▶ **Goal of the exercise**
Retrieve each line that contains the word "scissors" from the entries below.

Scene edit records
◆ ◆ ◆ ◆
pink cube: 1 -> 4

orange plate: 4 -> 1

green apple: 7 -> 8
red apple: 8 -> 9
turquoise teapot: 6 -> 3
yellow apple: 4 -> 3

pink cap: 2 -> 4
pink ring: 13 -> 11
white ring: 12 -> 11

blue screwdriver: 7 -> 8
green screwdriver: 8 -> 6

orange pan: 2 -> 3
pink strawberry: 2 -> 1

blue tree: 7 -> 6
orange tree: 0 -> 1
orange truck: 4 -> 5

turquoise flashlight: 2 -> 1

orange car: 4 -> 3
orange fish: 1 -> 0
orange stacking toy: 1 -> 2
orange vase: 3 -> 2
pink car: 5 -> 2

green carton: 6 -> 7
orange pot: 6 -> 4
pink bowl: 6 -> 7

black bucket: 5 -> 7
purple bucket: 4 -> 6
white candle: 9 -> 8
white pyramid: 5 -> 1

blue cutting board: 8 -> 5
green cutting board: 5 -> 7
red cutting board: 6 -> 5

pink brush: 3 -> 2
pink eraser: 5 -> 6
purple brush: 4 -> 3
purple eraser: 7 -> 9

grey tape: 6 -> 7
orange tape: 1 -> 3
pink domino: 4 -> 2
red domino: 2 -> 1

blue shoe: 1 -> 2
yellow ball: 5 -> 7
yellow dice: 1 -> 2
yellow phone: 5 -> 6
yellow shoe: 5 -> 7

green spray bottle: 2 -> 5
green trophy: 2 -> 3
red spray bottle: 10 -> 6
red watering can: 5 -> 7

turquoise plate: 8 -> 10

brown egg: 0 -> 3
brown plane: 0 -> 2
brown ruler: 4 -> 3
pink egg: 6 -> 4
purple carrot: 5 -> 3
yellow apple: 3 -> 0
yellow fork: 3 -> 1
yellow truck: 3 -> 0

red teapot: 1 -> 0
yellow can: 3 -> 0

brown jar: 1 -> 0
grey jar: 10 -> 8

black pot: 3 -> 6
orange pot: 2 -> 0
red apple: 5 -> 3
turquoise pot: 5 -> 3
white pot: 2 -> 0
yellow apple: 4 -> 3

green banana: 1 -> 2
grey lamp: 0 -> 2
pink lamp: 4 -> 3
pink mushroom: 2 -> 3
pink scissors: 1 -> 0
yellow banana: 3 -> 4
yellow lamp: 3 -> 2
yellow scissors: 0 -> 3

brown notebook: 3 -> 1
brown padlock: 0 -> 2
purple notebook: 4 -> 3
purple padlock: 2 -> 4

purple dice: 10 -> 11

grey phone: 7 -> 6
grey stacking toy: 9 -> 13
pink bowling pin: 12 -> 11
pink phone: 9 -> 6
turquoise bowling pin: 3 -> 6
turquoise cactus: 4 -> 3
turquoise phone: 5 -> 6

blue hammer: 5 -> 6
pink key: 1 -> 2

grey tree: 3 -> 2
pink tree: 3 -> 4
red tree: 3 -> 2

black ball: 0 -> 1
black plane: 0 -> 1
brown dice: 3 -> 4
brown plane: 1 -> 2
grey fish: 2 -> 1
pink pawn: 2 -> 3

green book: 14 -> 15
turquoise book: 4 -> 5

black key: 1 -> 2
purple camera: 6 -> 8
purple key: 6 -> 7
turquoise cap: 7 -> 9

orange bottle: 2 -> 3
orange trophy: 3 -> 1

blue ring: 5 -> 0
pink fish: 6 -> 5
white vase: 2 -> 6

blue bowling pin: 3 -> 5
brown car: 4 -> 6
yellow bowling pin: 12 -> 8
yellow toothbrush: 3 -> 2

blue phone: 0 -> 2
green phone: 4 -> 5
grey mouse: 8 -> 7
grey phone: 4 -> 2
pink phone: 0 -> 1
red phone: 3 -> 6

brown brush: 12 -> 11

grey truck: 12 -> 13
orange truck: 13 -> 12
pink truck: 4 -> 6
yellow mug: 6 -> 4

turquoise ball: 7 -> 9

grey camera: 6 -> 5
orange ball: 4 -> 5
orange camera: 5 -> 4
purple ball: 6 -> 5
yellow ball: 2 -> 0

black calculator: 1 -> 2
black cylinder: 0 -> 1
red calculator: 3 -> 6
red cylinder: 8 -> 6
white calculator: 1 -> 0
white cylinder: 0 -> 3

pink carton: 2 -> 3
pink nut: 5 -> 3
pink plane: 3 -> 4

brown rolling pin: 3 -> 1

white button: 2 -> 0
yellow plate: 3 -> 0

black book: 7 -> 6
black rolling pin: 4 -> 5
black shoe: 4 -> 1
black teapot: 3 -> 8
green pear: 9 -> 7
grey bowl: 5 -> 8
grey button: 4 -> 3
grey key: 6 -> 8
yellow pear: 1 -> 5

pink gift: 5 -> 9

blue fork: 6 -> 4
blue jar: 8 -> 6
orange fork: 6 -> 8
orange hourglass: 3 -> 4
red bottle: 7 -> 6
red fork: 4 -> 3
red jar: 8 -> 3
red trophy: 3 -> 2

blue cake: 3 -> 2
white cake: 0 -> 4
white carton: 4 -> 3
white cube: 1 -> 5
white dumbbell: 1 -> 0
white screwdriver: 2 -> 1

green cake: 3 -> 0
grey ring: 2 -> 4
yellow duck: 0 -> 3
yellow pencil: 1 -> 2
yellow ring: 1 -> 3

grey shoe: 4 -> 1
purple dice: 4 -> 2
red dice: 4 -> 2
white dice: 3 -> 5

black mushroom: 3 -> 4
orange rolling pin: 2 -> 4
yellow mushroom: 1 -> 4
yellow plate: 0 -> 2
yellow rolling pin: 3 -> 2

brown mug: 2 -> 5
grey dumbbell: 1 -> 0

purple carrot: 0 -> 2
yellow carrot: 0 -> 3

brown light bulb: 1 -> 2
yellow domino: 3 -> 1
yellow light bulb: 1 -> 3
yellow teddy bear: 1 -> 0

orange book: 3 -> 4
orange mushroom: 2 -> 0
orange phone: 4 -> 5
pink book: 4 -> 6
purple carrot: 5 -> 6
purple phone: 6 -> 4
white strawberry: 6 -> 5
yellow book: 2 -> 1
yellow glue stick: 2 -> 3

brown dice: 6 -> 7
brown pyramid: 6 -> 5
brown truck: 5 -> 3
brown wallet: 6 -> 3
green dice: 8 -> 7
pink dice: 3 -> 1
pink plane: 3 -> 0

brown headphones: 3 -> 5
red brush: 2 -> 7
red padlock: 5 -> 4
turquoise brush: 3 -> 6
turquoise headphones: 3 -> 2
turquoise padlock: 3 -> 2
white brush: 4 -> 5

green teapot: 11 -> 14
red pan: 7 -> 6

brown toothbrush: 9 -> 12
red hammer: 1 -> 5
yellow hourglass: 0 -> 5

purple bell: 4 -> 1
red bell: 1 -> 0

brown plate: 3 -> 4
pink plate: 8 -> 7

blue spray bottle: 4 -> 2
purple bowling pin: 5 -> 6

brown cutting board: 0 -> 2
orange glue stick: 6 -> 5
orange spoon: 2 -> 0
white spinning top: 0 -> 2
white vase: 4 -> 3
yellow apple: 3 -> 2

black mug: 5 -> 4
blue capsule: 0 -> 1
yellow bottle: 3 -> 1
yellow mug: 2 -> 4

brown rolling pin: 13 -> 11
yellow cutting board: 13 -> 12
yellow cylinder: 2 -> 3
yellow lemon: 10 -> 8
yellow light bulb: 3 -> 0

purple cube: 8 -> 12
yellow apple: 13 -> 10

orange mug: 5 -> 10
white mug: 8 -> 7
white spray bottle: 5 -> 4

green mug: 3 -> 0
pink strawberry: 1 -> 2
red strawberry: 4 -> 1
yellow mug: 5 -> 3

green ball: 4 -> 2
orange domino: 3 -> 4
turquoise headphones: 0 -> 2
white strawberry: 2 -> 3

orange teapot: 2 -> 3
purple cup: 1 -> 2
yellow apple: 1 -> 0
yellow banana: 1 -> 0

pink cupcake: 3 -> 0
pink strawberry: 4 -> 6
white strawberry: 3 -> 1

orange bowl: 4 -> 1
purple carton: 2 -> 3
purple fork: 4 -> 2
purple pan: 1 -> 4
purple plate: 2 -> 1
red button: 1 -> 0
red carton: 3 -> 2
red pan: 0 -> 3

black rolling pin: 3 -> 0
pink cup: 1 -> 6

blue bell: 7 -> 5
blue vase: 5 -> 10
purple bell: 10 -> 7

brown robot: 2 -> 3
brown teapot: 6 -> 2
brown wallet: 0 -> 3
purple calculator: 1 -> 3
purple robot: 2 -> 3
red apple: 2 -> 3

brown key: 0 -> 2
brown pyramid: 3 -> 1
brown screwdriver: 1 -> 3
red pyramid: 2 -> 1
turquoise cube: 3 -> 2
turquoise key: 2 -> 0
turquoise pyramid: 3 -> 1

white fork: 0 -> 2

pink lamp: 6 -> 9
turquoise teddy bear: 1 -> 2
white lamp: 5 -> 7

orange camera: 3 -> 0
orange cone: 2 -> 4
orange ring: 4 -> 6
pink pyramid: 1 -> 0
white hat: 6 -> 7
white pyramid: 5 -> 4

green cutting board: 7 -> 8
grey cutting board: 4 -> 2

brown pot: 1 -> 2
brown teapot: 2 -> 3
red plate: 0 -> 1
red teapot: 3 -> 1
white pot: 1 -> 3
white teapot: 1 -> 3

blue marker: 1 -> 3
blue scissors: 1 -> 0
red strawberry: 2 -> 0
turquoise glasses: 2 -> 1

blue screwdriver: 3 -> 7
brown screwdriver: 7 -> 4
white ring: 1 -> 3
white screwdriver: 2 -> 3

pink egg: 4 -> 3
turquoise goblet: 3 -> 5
◆ ◆ ◆ ◆
▶ **Response to the exercise**
pink scissors: 1 -> 0
yellow scissors: 0 -> 3
blue scissors: 1 -> 0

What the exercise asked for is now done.